==== DATA FOR REVIEW ====

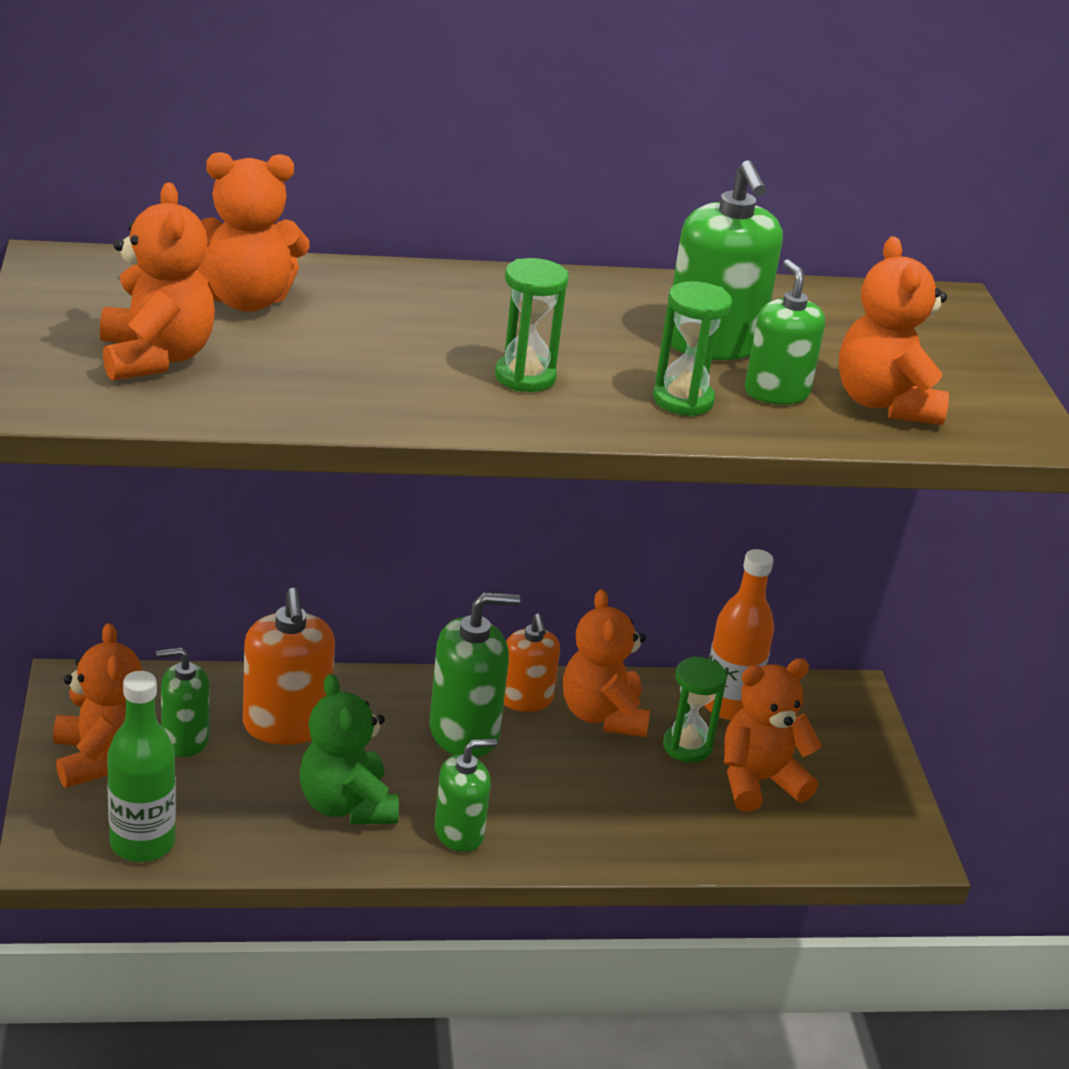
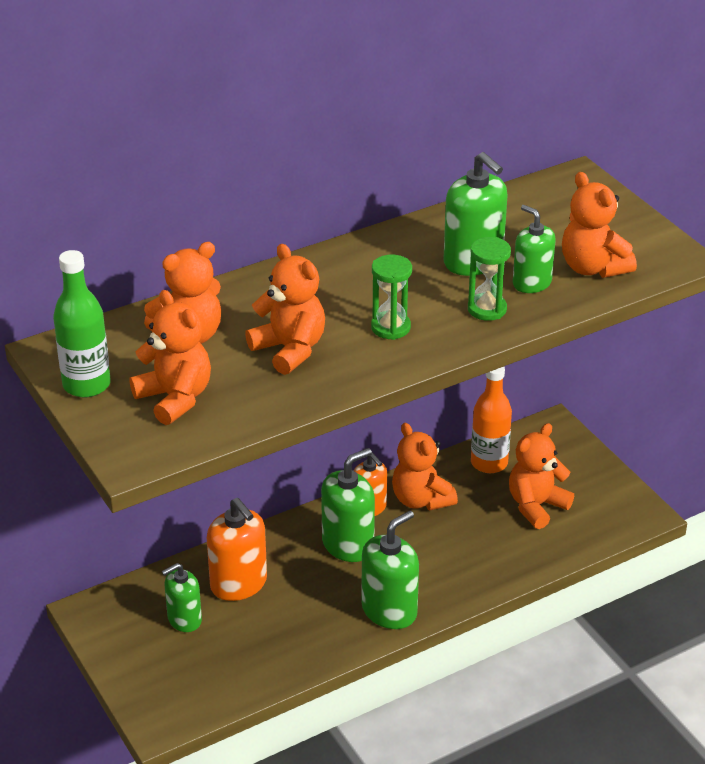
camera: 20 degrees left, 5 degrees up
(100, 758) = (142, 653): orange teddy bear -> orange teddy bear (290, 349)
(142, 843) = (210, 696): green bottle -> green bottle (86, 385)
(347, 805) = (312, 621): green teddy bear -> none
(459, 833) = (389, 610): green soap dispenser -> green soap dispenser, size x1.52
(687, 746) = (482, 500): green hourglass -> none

====
==== DATA FOR REVIEW ====

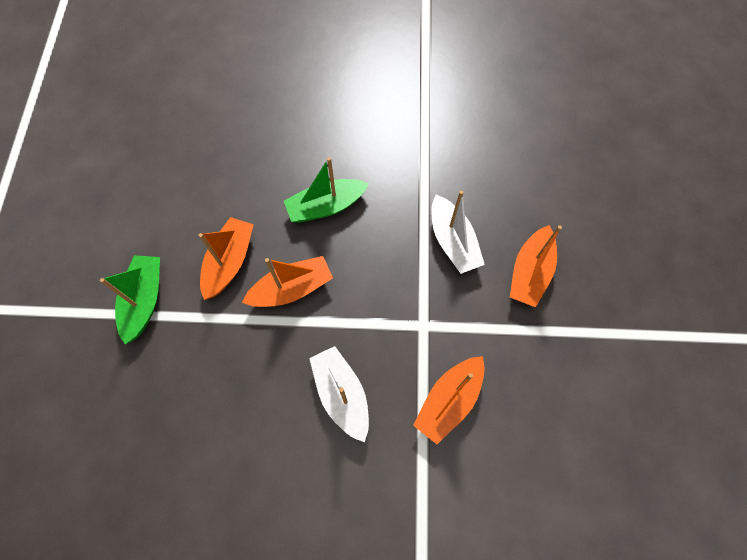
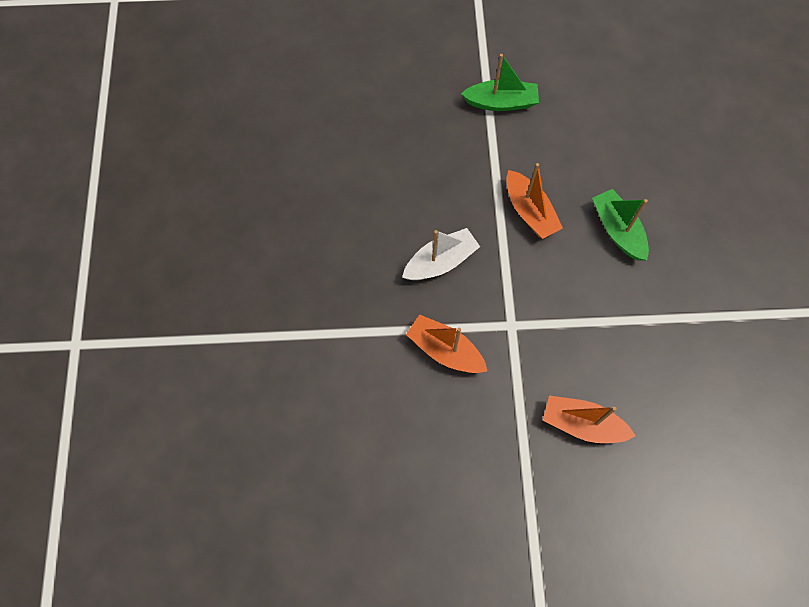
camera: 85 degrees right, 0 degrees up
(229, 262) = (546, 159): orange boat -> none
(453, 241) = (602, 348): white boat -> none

====
==== DATA FOR REVIEW ====

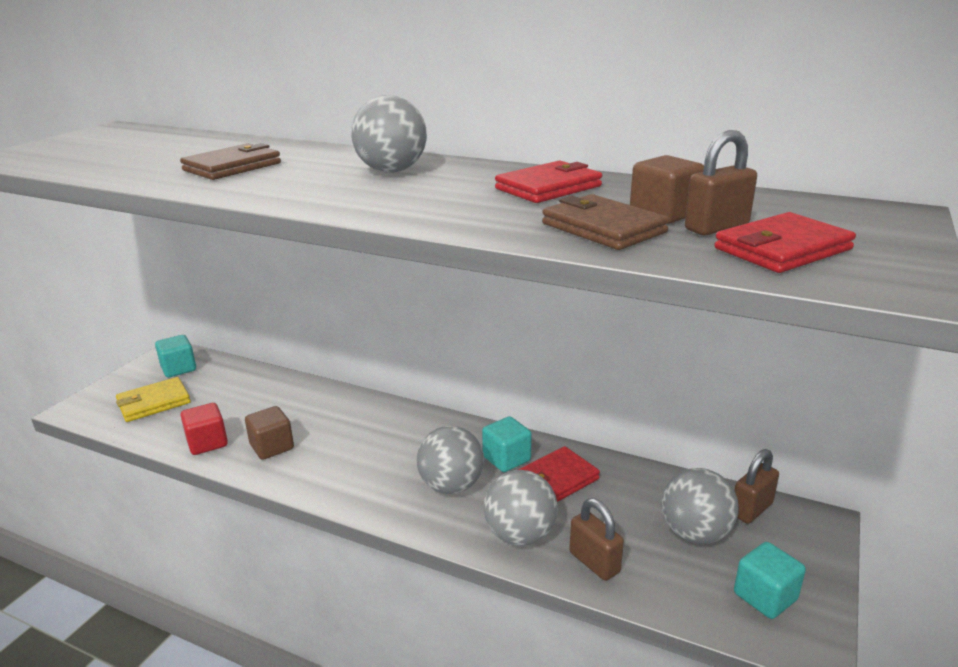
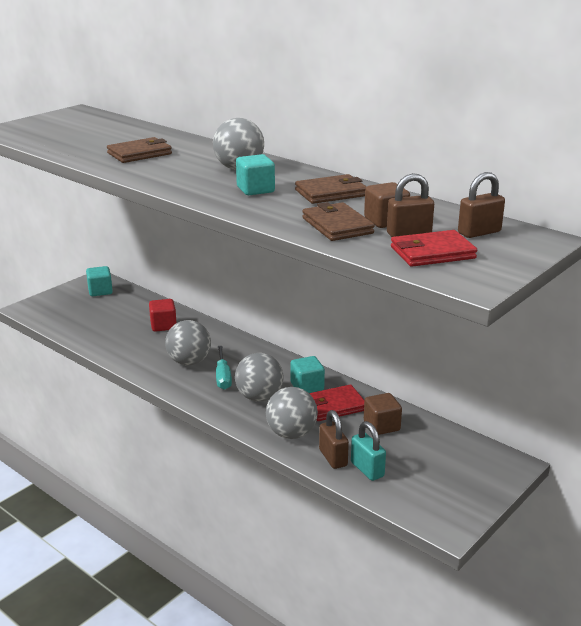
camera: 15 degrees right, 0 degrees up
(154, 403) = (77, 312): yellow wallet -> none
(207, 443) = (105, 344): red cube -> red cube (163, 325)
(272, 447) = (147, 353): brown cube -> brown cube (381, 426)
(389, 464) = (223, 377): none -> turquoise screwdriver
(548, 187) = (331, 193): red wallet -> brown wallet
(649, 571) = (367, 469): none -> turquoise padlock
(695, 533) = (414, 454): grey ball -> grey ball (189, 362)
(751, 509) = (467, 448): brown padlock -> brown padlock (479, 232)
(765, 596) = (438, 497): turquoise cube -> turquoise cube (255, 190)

====

WORK REQUEST.
Please filter the entries above down to the lines holding "bear" and copy them.

RESPONSE TO THE EXERCISE.
(100, 758) = (142, 653): orange teddy bear -> orange teddy bear (290, 349)
(347, 805) = (312, 621): green teddy bear -> none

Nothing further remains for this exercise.